--- START ---

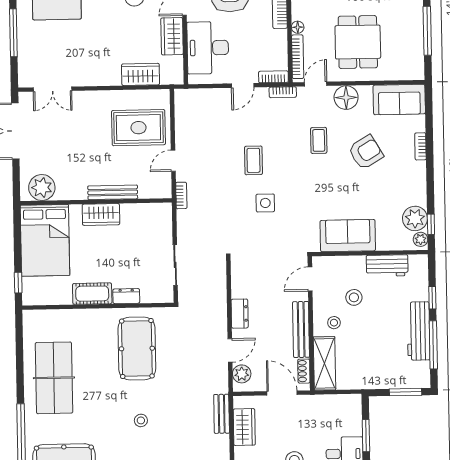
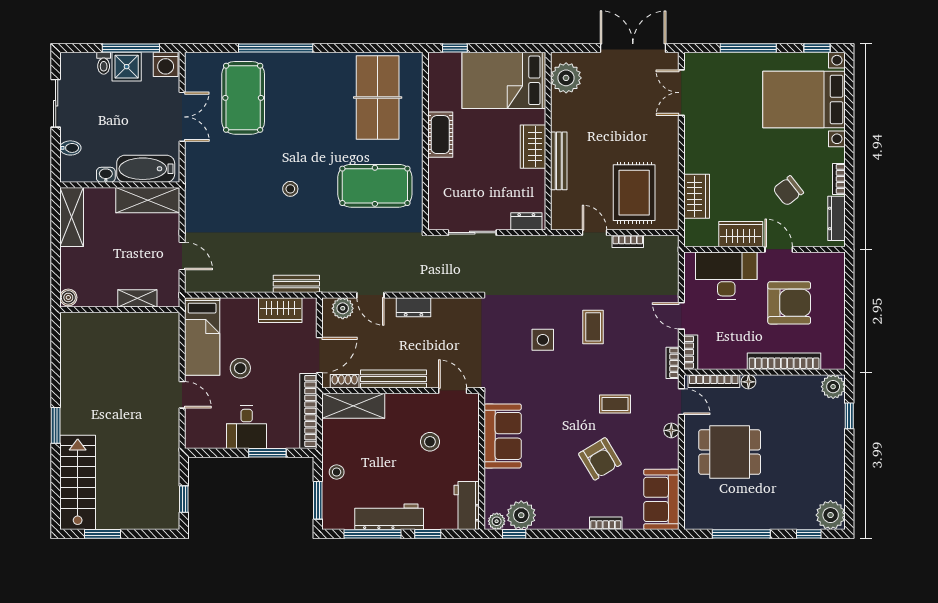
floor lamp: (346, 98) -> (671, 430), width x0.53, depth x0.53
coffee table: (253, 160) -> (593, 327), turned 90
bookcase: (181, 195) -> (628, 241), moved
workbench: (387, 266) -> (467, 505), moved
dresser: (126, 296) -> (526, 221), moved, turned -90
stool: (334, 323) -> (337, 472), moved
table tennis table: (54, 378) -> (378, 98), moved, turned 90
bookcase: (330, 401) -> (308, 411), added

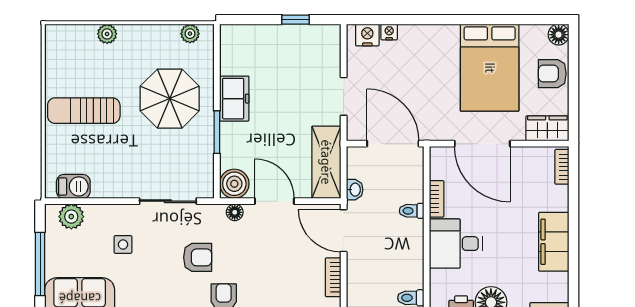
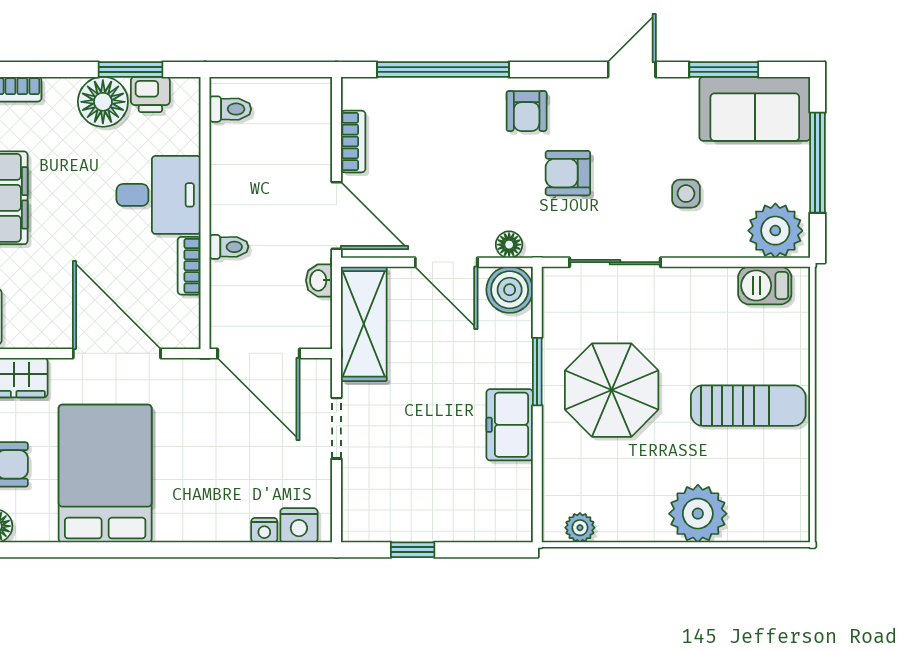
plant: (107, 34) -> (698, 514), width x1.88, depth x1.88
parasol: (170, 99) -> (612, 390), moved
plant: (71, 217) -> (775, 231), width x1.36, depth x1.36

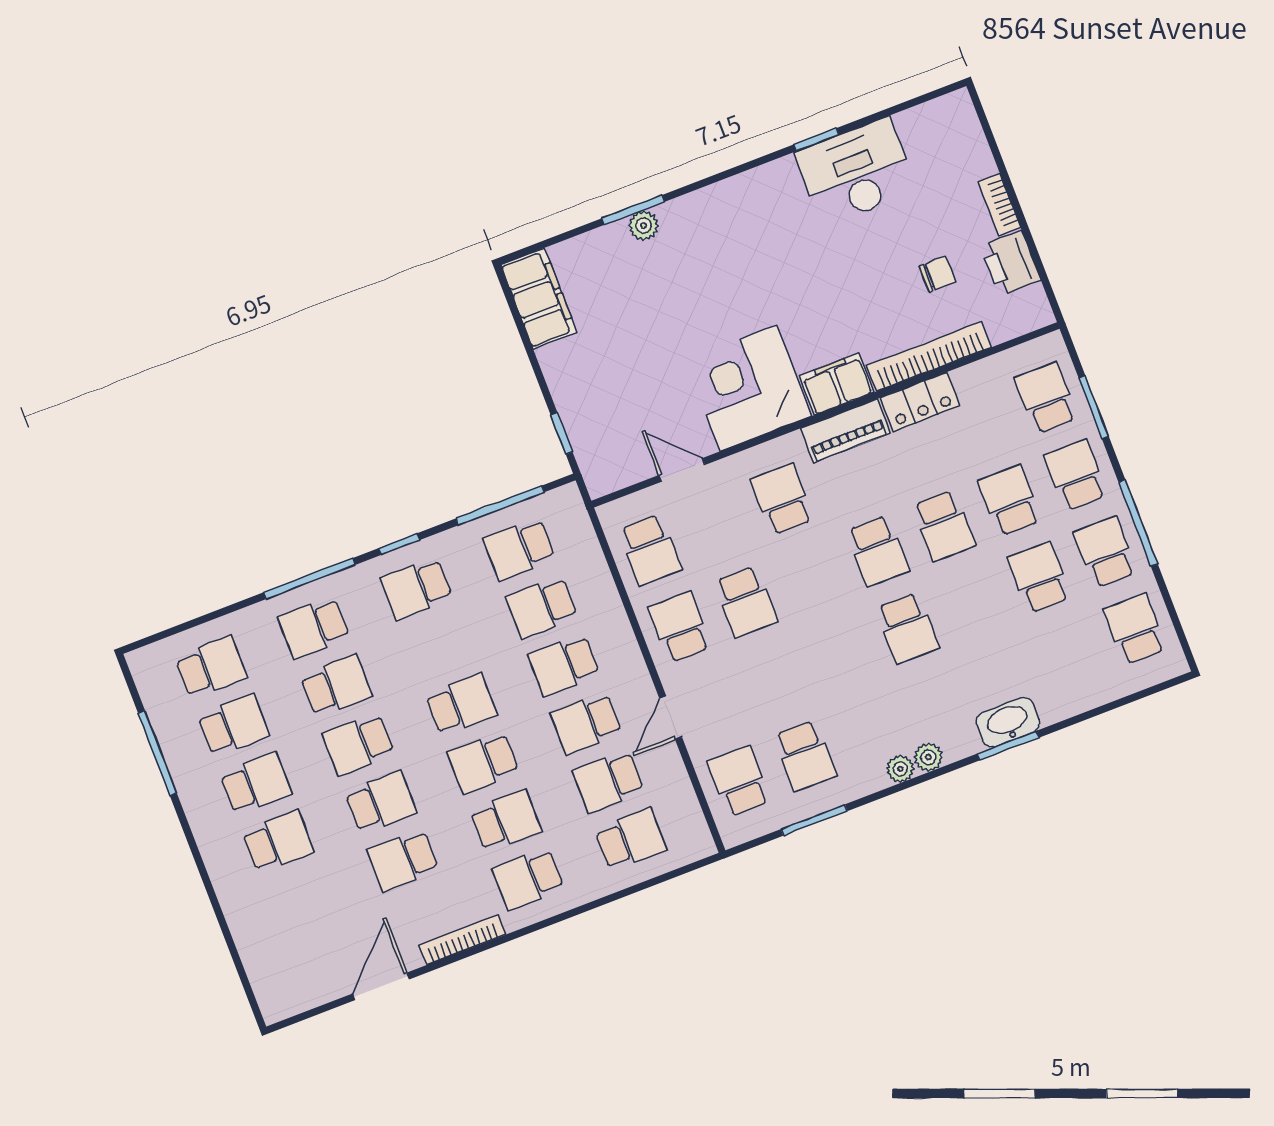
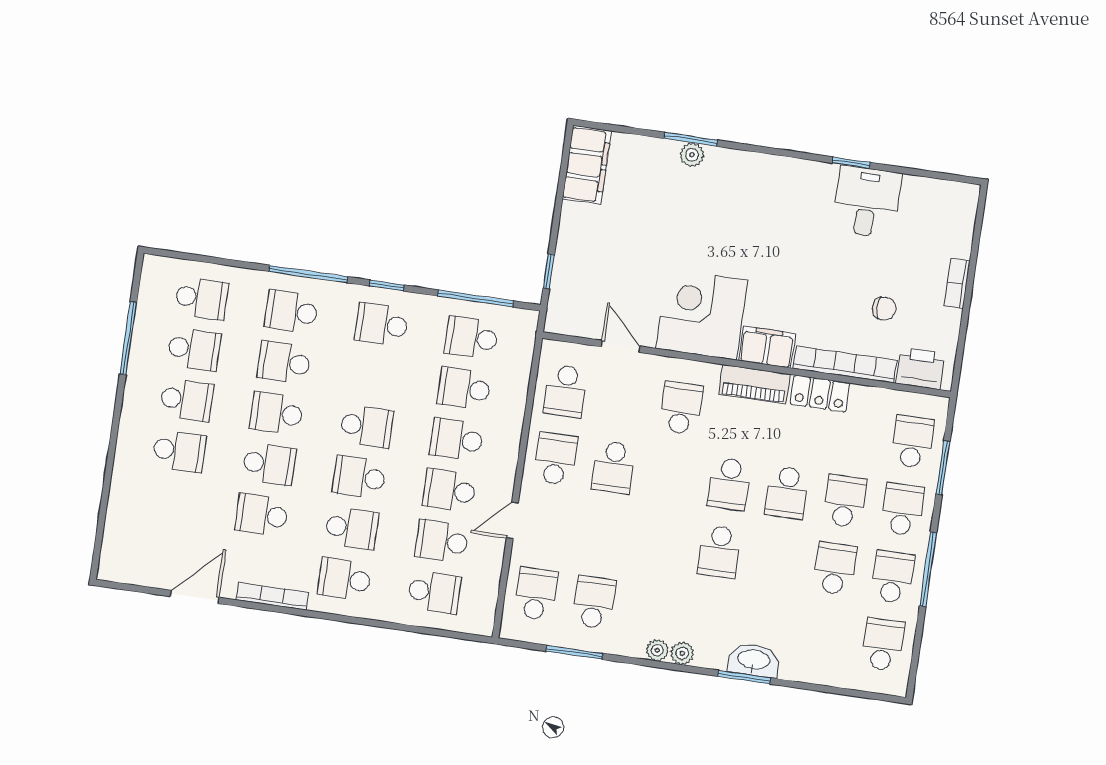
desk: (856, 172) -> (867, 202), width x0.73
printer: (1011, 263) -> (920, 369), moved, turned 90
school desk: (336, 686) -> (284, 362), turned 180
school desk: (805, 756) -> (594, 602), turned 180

--- END ---

• _Exercise_
Leave the pictures out, and transcribe each of the records exactly.

• _Expected answer_
floor lamp: (346, 98) -> (671, 430), width x0.53, depth x0.53
coffee table: (253, 160) -> (593, 327), turned 90
bookcase: (181, 195) -> (628, 241), moved
workbench: (387, 266) -> (467, 505), moved
dresser: (126, 296) -> (526, 221), moved, turned -90
stool: (334, 323) -> (337, 472), moved
table tennis table: (54, 378) -> (378, 98), moved, turned 90
bookcase: (330, 401) -> (308, 411), added

plant: (107, 34) -> (698, 514), width x1.88, depth x1.88
parasol: (170, 99) -> (612, 390), moved
plant: (71, 217) -> (775, 231), width x1.36, depth x1.36

desk: (856, 172) -> (867, 202), width x0.73
printer: (1011, 263) -> (920, 369), moved, turned 90
school desk: (336, 686) -> (284, 362), turned 180
school desk: (805, 756) -> (594, 602), turned 180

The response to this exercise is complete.